• Instructions to follow: Check each line of the data for "puvafabul", and copy the ones that have it.

+++

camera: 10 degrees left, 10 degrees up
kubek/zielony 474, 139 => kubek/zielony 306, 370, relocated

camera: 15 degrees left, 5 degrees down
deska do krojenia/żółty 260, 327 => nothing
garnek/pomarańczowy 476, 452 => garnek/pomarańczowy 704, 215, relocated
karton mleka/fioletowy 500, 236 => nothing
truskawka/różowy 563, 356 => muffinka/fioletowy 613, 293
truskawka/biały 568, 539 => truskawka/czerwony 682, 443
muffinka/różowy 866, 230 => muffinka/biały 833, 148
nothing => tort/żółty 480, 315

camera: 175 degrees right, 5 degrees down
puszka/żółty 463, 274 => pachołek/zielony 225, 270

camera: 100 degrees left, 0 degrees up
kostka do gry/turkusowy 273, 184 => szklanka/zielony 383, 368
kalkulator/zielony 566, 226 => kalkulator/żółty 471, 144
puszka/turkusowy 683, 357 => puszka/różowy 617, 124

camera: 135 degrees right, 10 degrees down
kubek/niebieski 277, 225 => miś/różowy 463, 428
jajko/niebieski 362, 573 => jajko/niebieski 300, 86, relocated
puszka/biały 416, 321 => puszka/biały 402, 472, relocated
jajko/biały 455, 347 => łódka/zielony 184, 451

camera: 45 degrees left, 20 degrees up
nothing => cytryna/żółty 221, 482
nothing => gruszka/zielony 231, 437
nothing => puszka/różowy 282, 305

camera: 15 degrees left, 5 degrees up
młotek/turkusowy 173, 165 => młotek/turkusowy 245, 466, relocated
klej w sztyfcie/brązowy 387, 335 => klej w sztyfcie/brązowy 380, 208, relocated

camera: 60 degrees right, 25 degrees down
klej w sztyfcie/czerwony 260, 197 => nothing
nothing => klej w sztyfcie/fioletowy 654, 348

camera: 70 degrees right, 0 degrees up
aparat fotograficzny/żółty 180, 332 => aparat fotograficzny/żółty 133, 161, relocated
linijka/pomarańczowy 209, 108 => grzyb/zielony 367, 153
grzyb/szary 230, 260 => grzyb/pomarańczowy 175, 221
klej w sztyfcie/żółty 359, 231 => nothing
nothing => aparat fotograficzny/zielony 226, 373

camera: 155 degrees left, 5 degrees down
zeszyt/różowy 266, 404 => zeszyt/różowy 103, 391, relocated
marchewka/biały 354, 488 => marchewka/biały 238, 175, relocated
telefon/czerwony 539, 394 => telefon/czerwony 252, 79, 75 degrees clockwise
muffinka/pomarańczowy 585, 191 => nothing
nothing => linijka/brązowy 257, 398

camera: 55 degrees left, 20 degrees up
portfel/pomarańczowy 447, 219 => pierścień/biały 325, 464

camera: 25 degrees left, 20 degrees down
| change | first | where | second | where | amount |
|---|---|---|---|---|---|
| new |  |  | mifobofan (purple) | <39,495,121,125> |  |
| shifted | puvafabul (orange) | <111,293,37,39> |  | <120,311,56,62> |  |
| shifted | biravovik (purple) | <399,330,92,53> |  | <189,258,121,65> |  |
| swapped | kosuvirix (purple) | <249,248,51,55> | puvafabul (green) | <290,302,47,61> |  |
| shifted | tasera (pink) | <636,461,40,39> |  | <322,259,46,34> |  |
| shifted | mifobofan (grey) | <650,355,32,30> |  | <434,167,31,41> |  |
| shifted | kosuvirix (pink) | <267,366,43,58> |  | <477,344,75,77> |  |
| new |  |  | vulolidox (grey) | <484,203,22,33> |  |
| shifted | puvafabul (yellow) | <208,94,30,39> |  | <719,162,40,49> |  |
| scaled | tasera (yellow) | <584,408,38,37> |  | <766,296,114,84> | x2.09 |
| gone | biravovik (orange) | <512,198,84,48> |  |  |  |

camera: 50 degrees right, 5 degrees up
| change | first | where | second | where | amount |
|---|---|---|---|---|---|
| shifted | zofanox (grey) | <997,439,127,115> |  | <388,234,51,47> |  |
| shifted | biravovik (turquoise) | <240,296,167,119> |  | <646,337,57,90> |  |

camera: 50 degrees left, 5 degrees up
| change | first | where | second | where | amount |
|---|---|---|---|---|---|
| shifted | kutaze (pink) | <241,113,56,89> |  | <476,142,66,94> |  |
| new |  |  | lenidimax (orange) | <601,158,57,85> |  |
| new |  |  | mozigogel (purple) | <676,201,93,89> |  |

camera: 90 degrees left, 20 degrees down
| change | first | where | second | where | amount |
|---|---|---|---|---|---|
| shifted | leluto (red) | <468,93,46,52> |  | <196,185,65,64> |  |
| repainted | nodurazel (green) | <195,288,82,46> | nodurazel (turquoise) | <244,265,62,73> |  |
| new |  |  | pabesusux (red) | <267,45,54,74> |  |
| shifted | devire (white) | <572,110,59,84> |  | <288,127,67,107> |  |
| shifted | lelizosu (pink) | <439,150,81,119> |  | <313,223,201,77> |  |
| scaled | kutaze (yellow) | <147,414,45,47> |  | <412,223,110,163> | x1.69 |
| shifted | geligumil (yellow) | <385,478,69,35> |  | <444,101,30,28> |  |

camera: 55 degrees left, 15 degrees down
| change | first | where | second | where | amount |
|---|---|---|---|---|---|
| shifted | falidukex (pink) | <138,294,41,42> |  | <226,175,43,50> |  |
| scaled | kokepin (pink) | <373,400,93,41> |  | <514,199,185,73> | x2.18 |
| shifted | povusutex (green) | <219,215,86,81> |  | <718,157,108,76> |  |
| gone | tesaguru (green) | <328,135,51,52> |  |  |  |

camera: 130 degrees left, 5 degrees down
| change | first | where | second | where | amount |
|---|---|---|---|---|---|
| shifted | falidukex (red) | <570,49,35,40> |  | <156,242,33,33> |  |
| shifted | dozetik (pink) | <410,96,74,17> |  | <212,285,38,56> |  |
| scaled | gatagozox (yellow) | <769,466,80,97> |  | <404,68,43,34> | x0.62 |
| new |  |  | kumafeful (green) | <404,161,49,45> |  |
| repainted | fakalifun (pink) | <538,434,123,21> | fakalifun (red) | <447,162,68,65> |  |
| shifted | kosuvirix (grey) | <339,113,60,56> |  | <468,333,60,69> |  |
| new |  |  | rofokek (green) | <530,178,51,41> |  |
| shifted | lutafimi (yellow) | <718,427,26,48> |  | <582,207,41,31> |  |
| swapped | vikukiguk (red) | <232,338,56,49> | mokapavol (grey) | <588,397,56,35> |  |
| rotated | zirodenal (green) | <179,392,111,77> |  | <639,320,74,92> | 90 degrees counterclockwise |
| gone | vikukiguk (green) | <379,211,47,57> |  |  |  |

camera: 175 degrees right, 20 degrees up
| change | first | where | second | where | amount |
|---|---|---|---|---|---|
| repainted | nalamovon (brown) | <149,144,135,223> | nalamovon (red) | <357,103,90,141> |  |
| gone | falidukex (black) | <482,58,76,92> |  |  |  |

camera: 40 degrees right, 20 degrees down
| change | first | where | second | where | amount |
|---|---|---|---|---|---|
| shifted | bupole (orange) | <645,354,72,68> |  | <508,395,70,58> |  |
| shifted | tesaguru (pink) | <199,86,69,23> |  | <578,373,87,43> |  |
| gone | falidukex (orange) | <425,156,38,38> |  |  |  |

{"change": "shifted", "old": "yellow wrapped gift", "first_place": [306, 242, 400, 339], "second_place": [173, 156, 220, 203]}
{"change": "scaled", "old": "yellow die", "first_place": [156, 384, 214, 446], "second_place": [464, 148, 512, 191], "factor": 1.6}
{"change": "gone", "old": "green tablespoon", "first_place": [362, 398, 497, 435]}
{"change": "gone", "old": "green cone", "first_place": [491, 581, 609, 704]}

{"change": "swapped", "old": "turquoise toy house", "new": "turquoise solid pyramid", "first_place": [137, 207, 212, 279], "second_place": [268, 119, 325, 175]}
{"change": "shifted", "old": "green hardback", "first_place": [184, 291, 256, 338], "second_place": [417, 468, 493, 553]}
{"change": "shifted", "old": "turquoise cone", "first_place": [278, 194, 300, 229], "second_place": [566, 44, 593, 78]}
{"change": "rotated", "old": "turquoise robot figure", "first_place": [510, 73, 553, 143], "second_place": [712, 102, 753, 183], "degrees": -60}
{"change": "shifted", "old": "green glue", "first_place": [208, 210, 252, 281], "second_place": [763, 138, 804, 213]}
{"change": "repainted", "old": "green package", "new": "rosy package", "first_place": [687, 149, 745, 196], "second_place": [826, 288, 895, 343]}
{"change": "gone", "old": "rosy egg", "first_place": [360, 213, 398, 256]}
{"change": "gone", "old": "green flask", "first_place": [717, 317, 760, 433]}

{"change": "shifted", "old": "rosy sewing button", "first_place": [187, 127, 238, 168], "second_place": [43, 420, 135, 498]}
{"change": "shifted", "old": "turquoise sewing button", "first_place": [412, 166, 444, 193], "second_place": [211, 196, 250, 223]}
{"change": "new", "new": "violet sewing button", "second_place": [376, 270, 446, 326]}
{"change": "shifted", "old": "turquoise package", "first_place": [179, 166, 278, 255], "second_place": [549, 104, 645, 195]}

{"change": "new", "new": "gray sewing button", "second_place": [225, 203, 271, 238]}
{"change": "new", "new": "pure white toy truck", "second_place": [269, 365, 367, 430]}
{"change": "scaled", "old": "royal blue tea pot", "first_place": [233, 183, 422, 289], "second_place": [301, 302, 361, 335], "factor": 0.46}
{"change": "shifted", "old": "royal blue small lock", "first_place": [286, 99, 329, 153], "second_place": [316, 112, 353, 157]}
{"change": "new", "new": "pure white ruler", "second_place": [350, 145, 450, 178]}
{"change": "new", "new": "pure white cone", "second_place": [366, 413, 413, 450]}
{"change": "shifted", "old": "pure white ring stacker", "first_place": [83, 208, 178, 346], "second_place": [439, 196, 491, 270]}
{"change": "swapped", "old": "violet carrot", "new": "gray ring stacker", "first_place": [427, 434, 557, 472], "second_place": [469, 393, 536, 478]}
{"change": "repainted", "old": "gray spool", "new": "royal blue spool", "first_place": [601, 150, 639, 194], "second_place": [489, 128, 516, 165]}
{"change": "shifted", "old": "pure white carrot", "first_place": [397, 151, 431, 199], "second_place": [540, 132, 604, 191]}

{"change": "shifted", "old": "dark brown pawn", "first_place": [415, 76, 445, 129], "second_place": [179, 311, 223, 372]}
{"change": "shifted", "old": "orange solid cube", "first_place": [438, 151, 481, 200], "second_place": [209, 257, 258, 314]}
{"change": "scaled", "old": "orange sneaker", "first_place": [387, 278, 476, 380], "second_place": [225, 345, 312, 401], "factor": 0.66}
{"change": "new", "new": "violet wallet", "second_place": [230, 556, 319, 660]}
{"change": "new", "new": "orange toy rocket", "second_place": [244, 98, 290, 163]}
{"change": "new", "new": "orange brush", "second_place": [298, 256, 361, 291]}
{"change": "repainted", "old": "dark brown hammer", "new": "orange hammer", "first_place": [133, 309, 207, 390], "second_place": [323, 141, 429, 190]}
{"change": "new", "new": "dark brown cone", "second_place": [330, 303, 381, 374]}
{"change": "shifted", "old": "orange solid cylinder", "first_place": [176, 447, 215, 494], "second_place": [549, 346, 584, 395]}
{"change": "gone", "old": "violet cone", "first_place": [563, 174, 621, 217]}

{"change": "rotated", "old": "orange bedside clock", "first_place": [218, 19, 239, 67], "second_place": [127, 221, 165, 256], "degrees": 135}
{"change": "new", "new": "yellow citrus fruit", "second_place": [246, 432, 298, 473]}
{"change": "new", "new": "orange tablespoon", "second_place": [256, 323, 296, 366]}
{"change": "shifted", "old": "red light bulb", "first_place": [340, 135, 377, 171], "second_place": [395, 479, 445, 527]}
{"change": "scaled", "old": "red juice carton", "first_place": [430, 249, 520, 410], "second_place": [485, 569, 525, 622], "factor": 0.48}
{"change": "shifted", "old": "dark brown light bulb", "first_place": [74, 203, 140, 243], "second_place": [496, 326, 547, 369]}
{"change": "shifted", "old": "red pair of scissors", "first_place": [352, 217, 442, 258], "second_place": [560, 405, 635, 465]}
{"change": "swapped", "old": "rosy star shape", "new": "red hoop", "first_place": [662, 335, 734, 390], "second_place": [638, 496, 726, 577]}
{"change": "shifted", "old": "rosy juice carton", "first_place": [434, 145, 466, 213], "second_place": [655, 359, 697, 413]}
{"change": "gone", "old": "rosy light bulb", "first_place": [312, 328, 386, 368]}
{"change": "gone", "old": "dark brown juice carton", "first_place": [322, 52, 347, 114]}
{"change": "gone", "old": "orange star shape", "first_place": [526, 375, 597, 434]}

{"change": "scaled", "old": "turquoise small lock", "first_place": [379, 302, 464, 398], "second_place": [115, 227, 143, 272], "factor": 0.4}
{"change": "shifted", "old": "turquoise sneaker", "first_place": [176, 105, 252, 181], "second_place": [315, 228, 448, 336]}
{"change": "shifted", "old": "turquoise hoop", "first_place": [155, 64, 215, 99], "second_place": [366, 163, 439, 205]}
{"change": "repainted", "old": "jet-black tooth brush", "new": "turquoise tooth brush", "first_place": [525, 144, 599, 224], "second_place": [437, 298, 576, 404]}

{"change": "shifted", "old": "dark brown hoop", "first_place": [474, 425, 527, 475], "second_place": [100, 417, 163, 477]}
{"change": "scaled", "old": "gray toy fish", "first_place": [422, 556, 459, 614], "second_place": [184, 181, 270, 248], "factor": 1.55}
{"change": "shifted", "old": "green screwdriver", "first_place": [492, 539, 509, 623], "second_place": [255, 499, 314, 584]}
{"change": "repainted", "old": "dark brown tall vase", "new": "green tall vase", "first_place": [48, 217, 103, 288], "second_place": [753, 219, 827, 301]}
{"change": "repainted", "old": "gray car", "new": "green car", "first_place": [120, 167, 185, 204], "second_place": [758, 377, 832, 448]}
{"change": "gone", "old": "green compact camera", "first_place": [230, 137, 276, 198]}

+++

• Result of the exercise:
| shifted | puvafabul (orange) | <111,293,37,39> |  | <120,311,56,62> |  |
| swapped | kosuvirix (purple) | <249,248,51,55> | puvafabul (green) | <290,302,47,61> |  |
| shifted | puvafabul (yellow) | <208,94,30,39> |  | <719,162,40,49> |  |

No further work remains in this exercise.